* Work task *
Scan the listing beneath this sentence. Report each line with the word "RELAY".

* Recorded data *
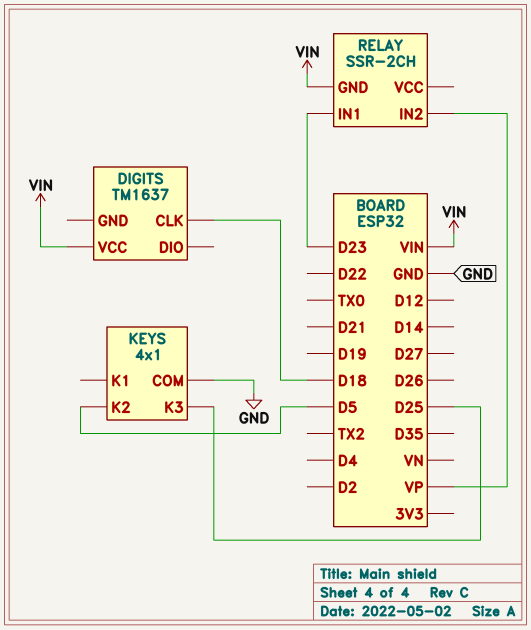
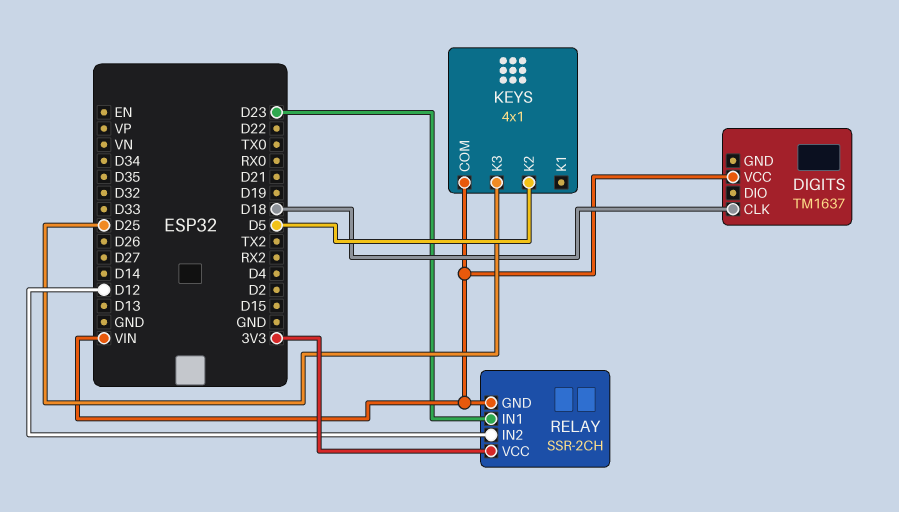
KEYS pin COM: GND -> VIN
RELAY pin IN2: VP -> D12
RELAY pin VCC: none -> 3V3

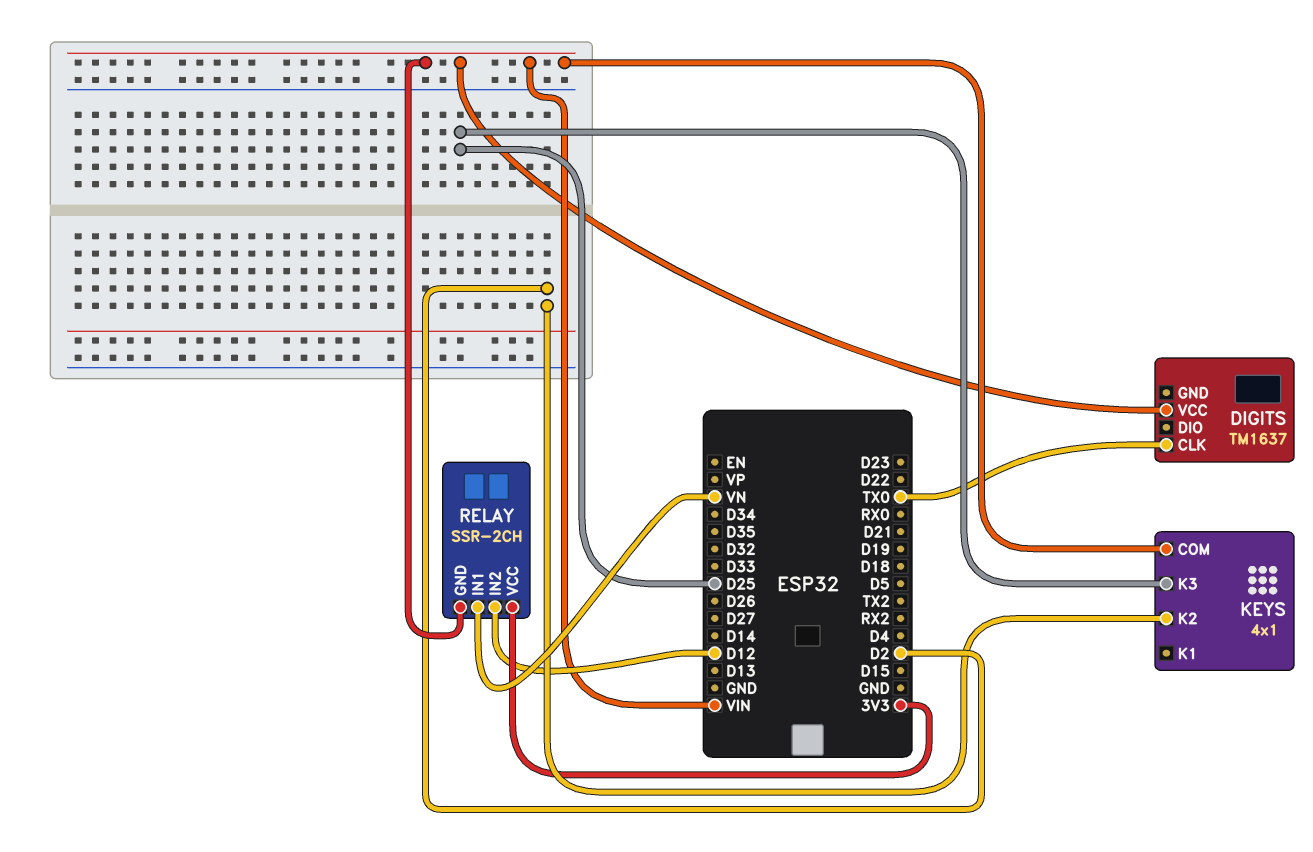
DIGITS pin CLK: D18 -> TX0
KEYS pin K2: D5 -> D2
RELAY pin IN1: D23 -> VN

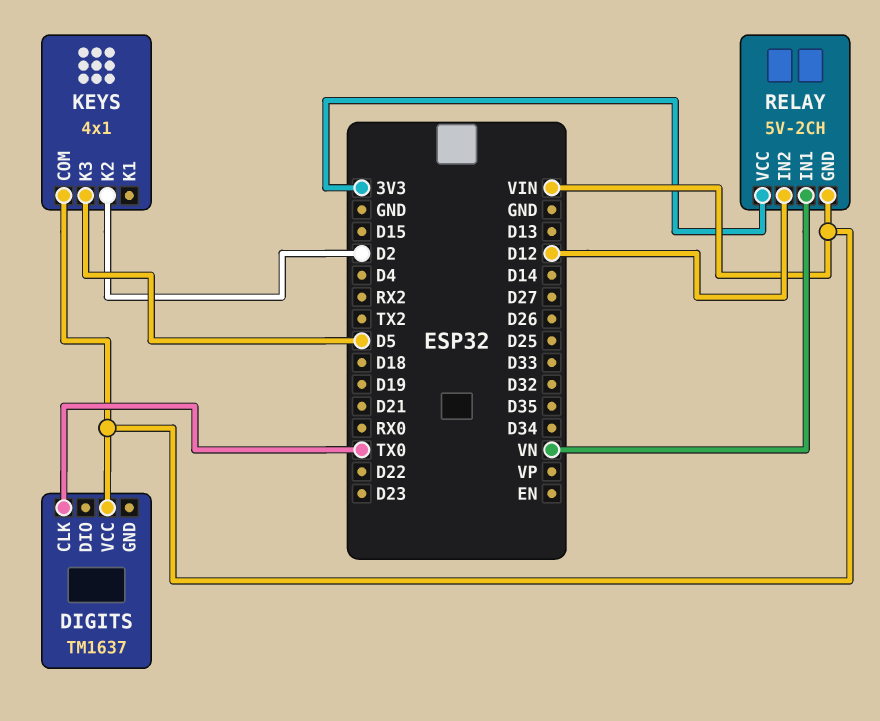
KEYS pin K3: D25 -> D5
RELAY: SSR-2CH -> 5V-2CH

* * *

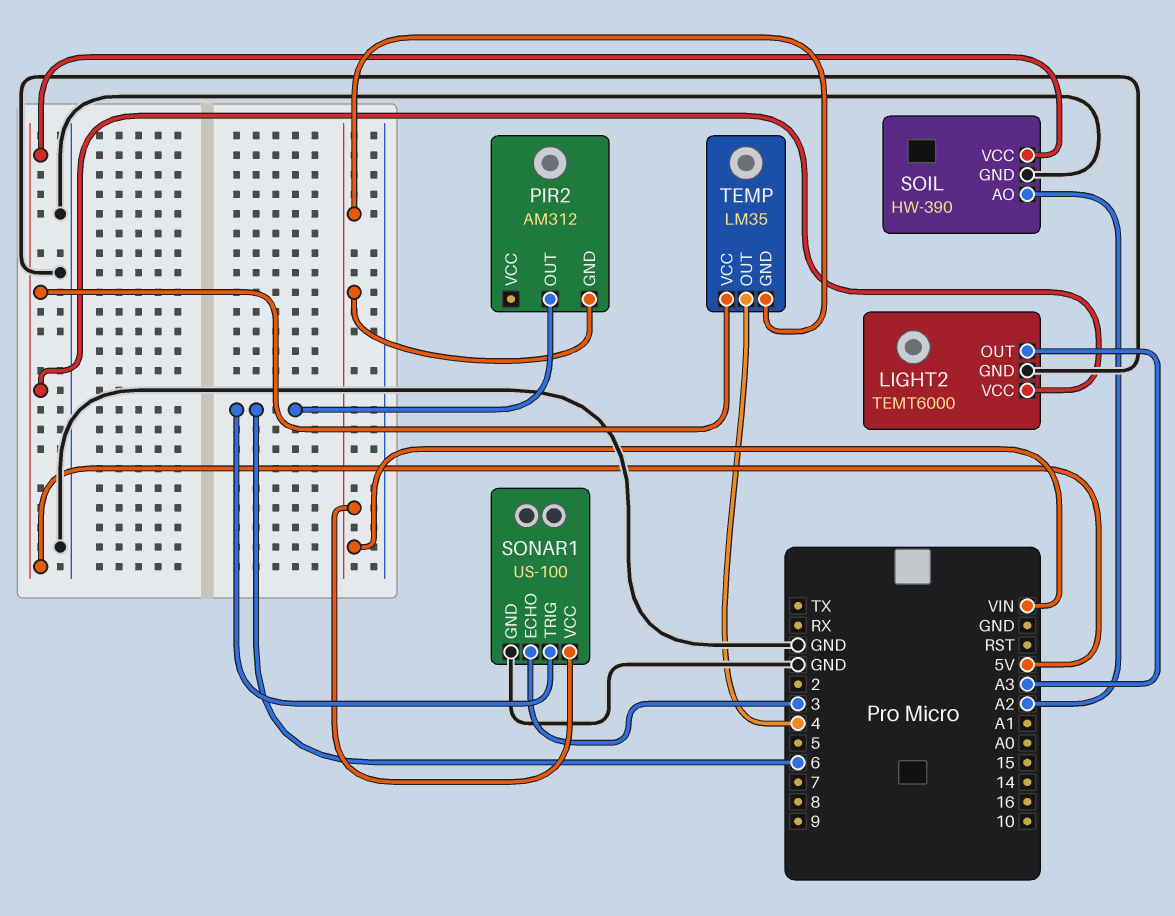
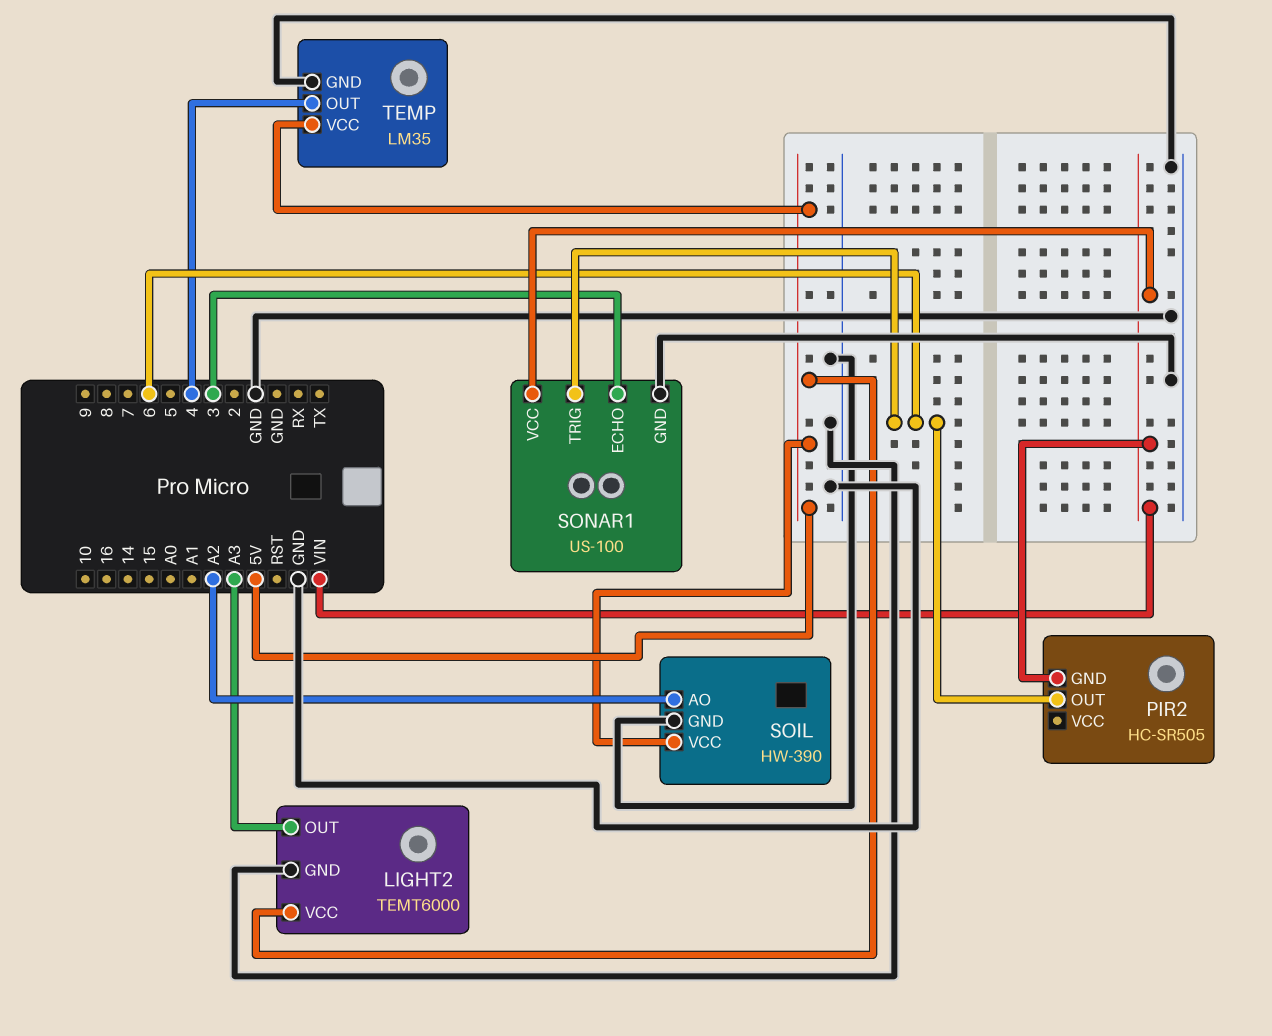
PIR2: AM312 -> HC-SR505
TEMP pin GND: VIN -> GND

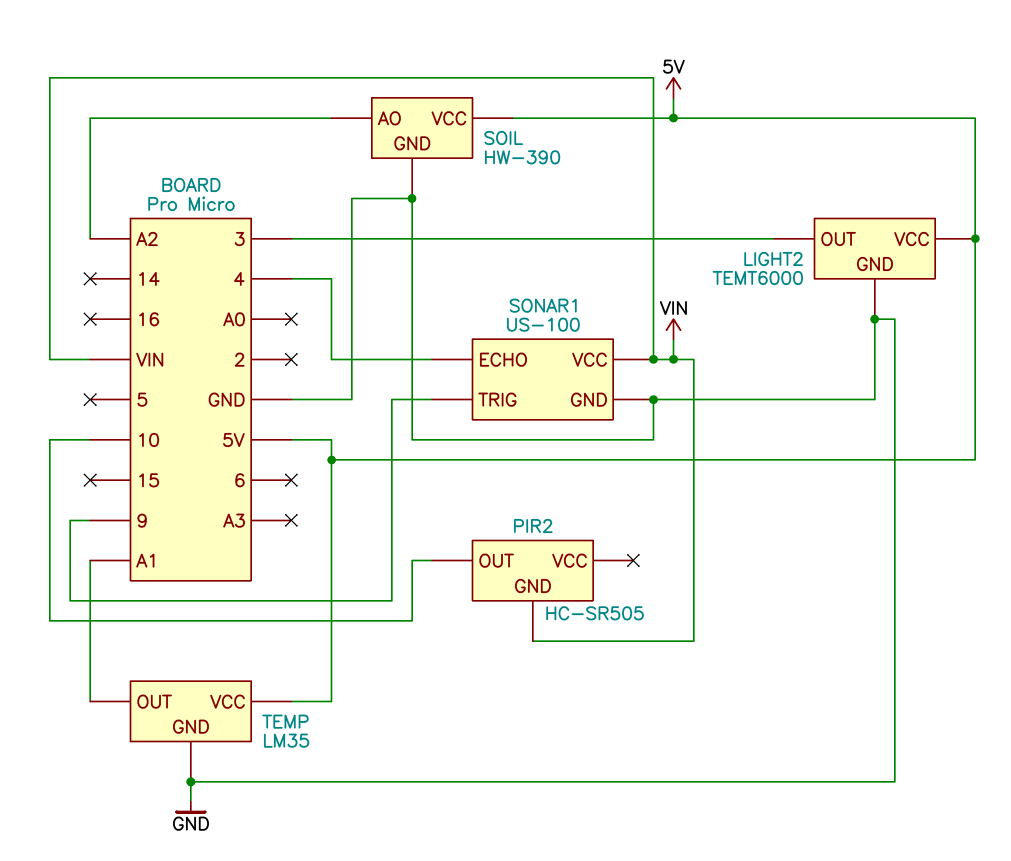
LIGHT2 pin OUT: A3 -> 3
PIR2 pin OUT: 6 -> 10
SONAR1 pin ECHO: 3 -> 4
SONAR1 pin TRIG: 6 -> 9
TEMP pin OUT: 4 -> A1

* Response area *
RELAY pin IN2: VP -> D12
RELAY pin VCC: none -> 3V3
RELAY pin IN1: D23 -> VN
RELAY: SSR-2CH -> 5V-2CH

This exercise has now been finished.